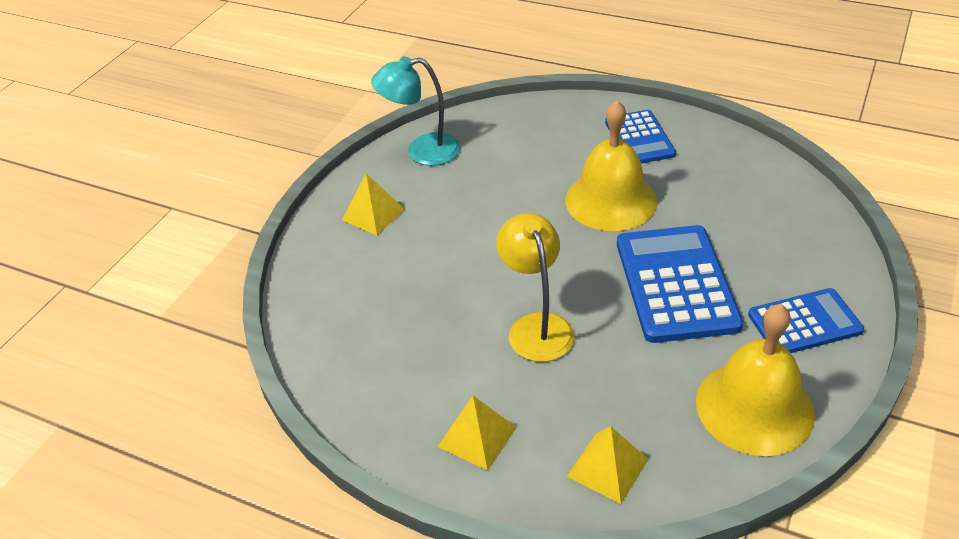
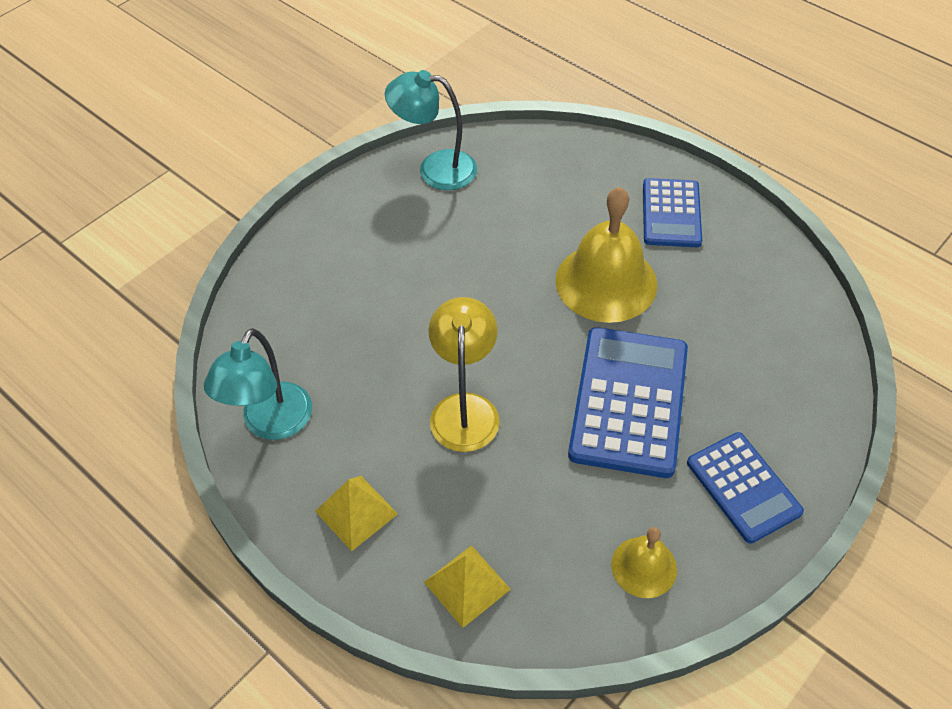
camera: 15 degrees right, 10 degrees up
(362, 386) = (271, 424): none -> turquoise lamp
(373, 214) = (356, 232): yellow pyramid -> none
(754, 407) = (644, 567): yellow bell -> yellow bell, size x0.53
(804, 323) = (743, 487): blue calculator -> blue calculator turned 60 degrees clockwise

...

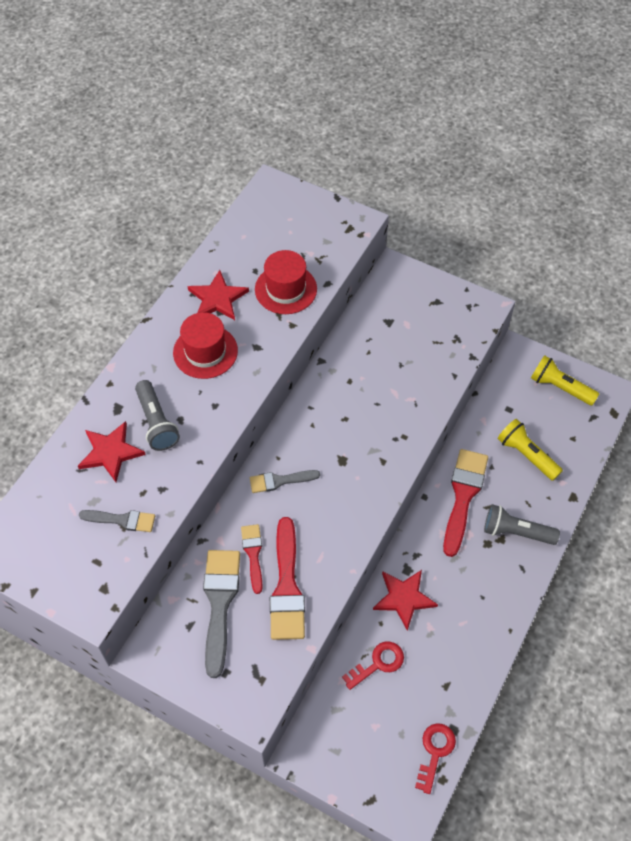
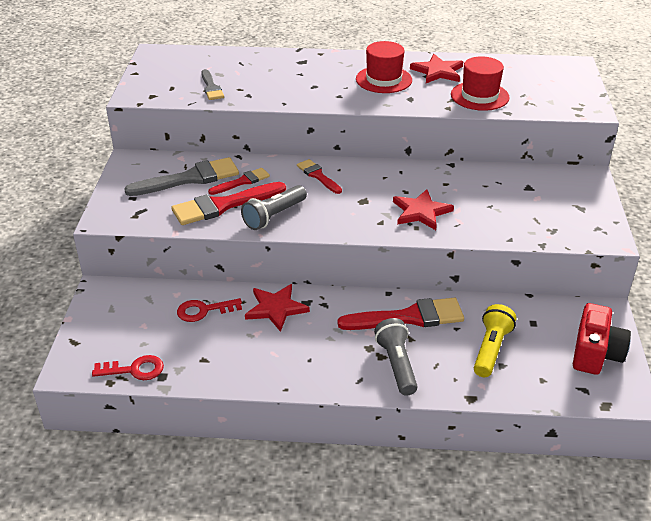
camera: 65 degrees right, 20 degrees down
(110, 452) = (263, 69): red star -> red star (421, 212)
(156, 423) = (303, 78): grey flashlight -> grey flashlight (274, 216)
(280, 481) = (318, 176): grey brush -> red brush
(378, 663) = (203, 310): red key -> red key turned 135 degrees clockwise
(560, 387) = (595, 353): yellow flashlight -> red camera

**THE TASK:** Report every line containing the string "right" in the material.

**EXERCISE SOLUTION:**
camera: 15 degrees right, 10 degrees up
camera: 65 degrees right, 20 degrees down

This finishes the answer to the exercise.